## Material to process
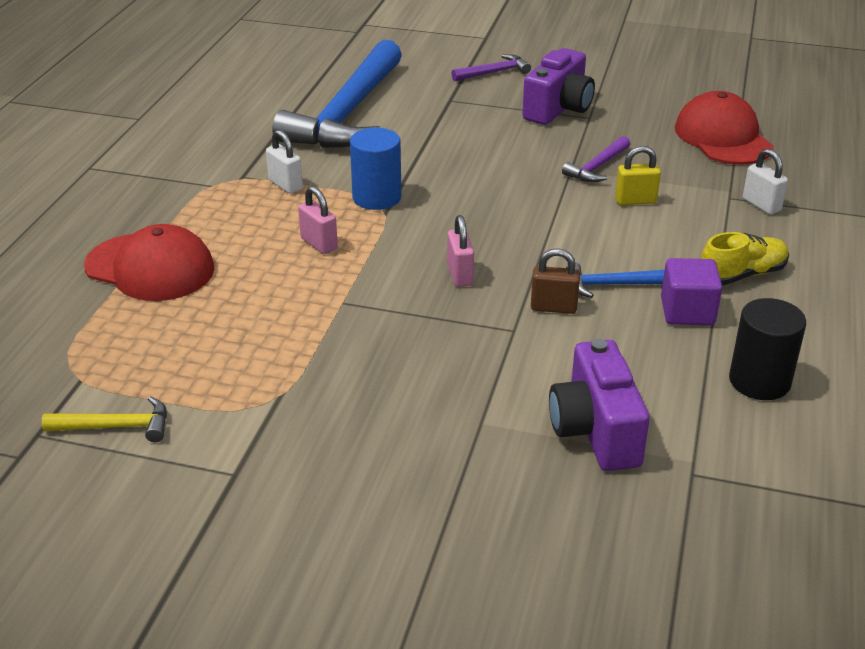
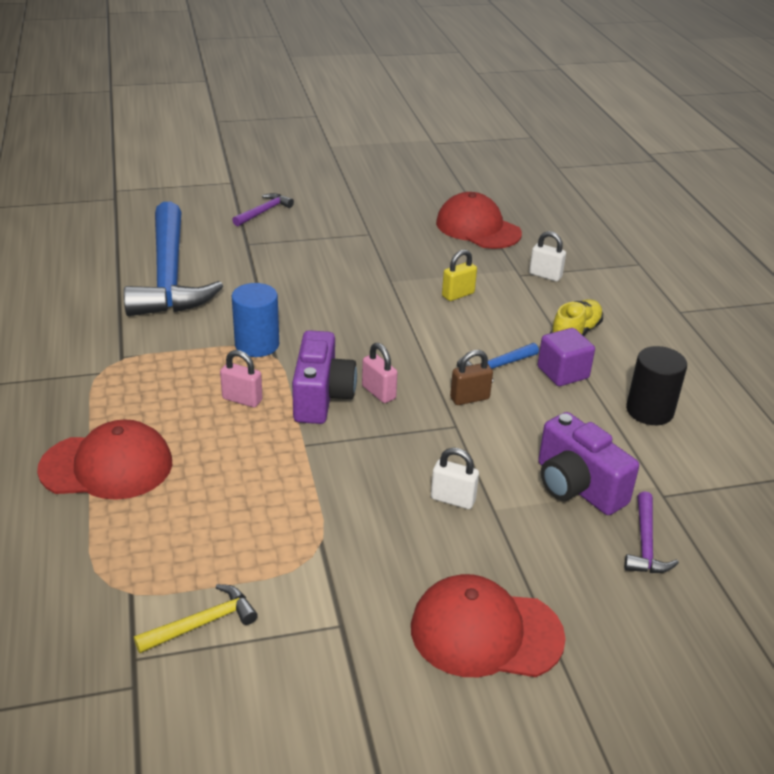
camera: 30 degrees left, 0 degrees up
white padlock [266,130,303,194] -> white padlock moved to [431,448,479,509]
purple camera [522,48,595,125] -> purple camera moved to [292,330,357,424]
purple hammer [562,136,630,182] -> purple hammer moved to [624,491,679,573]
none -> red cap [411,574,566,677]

==

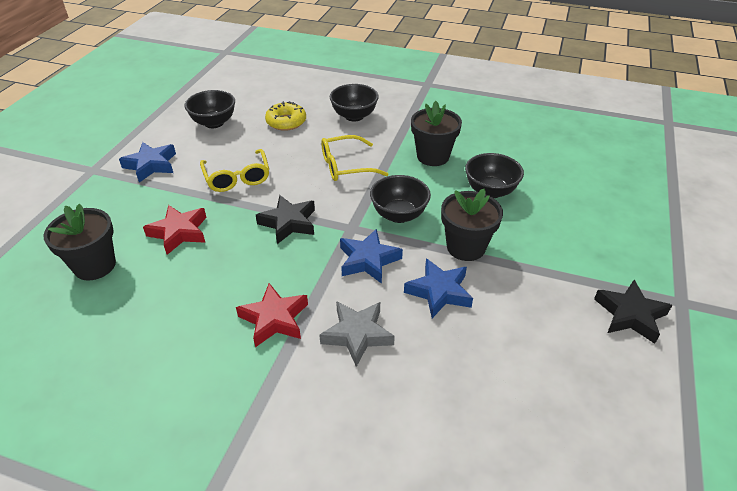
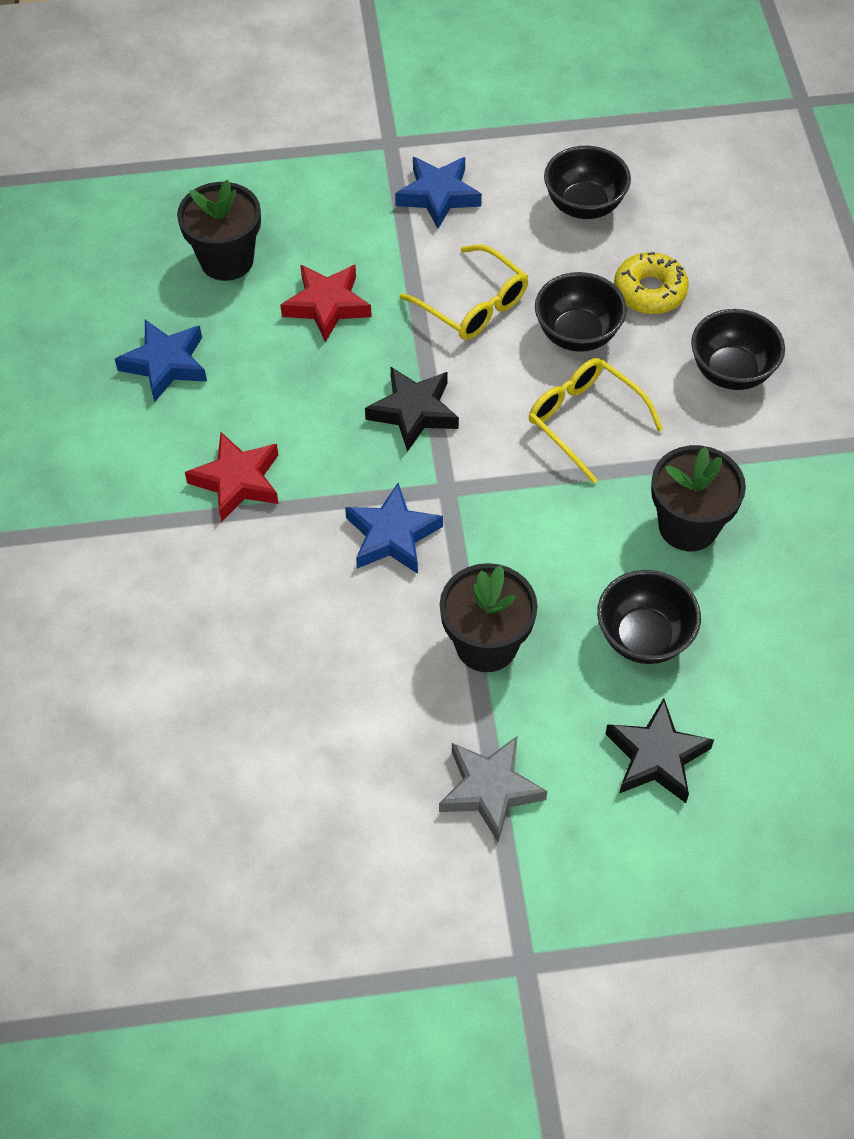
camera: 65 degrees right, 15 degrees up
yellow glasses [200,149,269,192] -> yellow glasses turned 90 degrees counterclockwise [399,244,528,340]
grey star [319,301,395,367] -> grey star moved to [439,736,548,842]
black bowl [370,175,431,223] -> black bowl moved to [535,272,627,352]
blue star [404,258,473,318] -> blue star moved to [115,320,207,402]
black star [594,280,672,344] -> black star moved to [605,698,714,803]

## Exercise details
Exact duplication is required for the lines above, from the line that contains "camera: 30 degrees left, 0 degrees up" to the line that contains "none -> red cap [411,574,566,677]", inclusive; omit all others.

## Answer
camera: 30 degrees left, 0 degrees up
white padlock [266,130,303,194] -> white padlock moved to [431,448,479,509]
purple camera [522,48,595,125] -> purple camera moved to [292,330,357,424]
purple hammer [562,136,630,182] -> purple hammer moved to [624,491,679,573]
none -> red cap [411,574,566,677]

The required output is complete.